• **TASK PROMPT**
If a line in the records below holds the word "cyan", copy it.

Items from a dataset
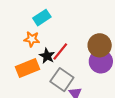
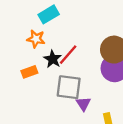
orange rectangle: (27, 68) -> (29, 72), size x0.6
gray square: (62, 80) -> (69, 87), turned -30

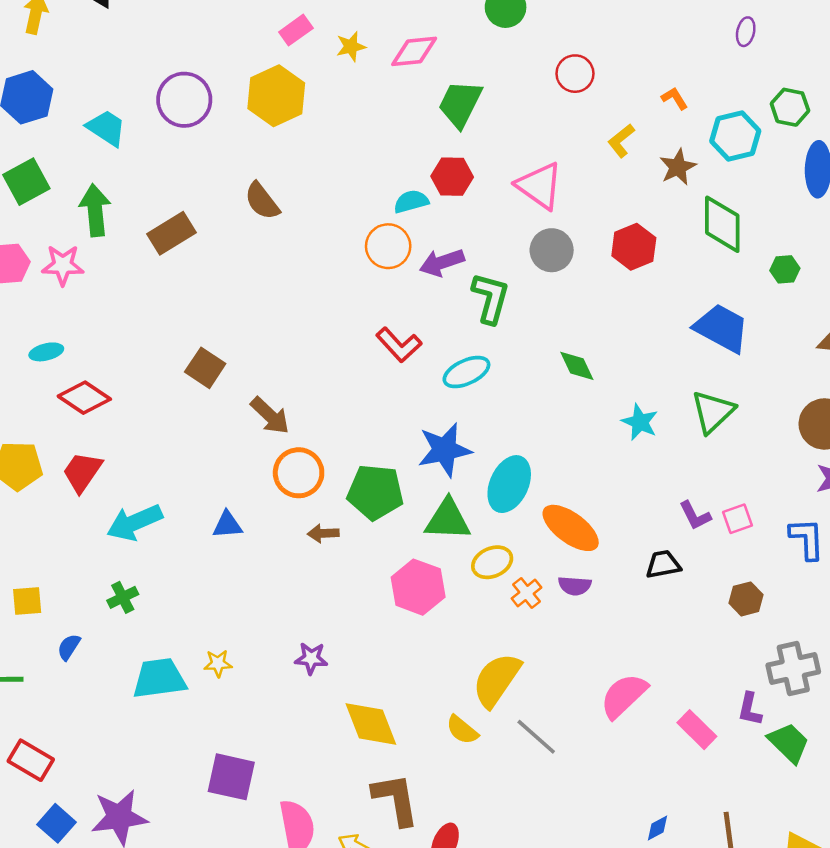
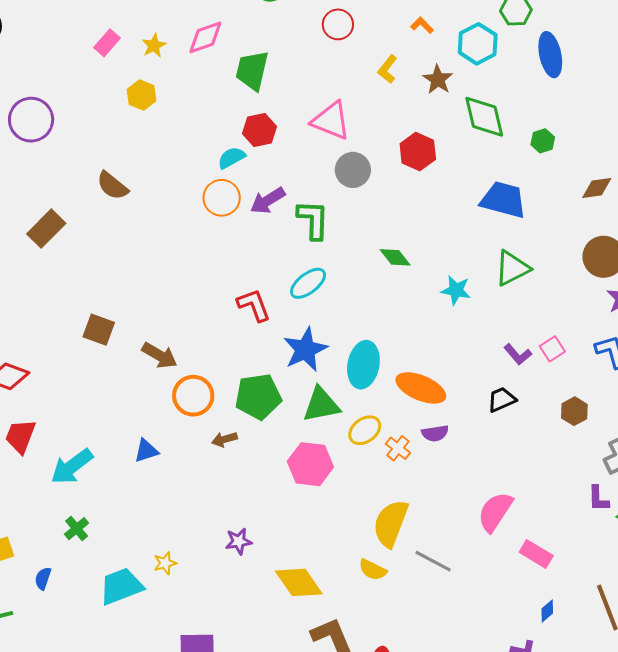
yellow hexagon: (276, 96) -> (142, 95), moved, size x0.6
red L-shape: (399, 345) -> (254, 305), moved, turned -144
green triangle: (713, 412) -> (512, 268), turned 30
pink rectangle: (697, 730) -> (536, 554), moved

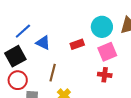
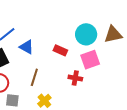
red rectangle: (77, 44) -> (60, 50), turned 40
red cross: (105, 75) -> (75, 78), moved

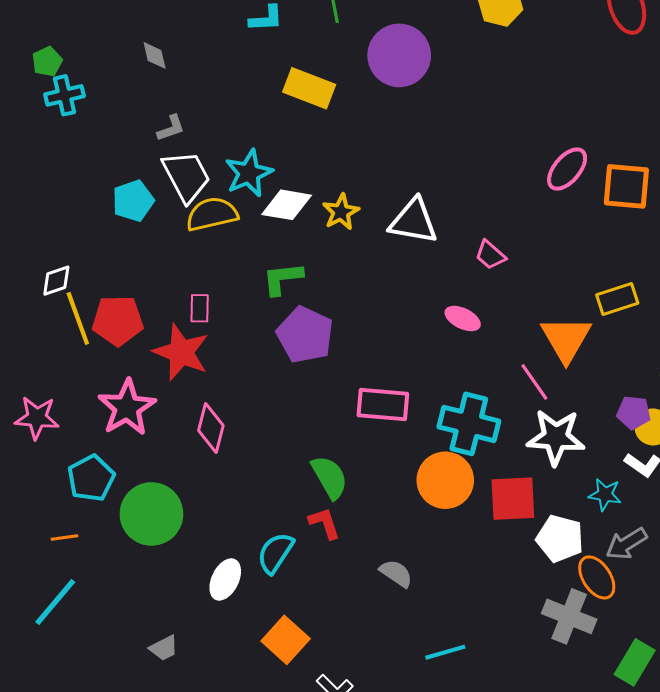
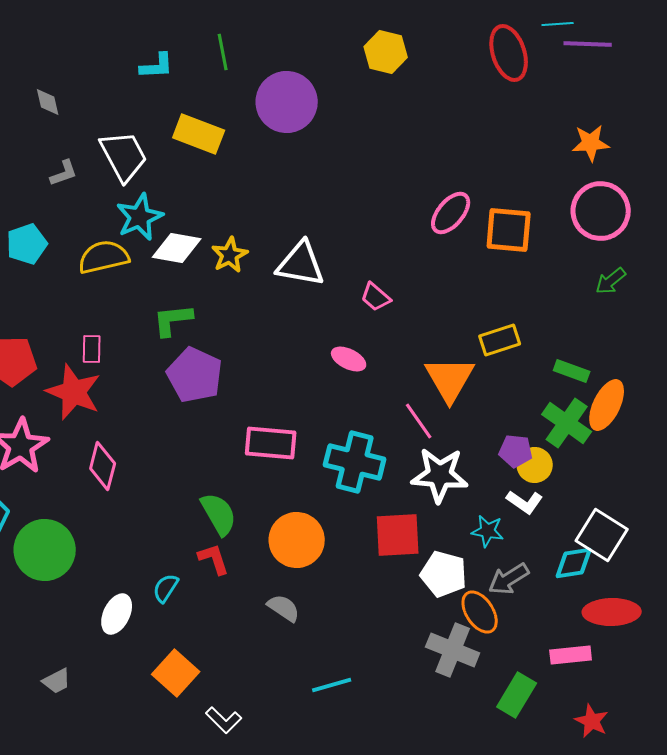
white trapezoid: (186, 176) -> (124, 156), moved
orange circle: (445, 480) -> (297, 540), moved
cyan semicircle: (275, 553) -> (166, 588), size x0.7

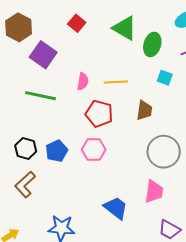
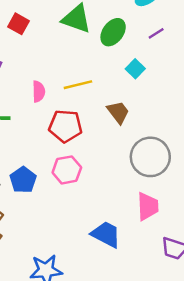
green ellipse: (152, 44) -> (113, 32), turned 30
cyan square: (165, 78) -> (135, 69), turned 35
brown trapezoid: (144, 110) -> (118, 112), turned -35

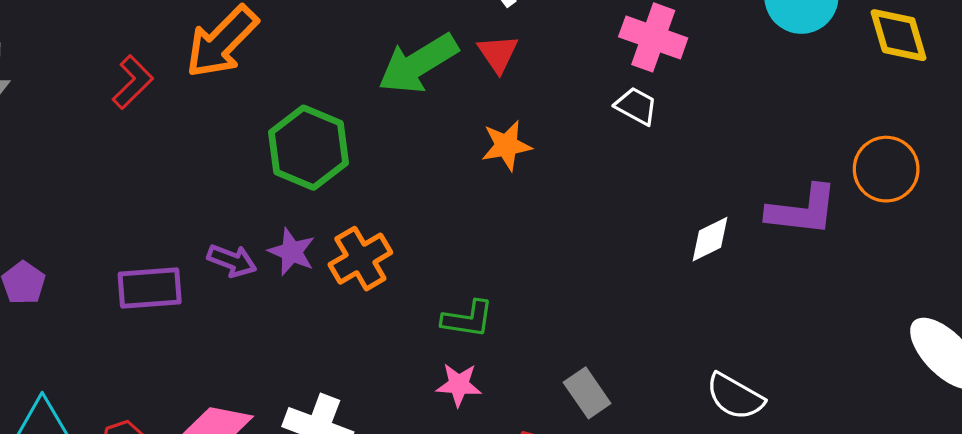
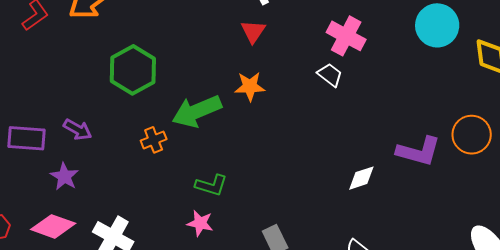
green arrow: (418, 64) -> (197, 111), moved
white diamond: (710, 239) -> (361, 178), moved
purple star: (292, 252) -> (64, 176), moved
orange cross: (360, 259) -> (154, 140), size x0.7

• **RESPONSE BOX**
cyan semicircle: (275, 553) -> (166, 588), size x0.7
cyan square: (165, 78) -> (135, 69), turned 35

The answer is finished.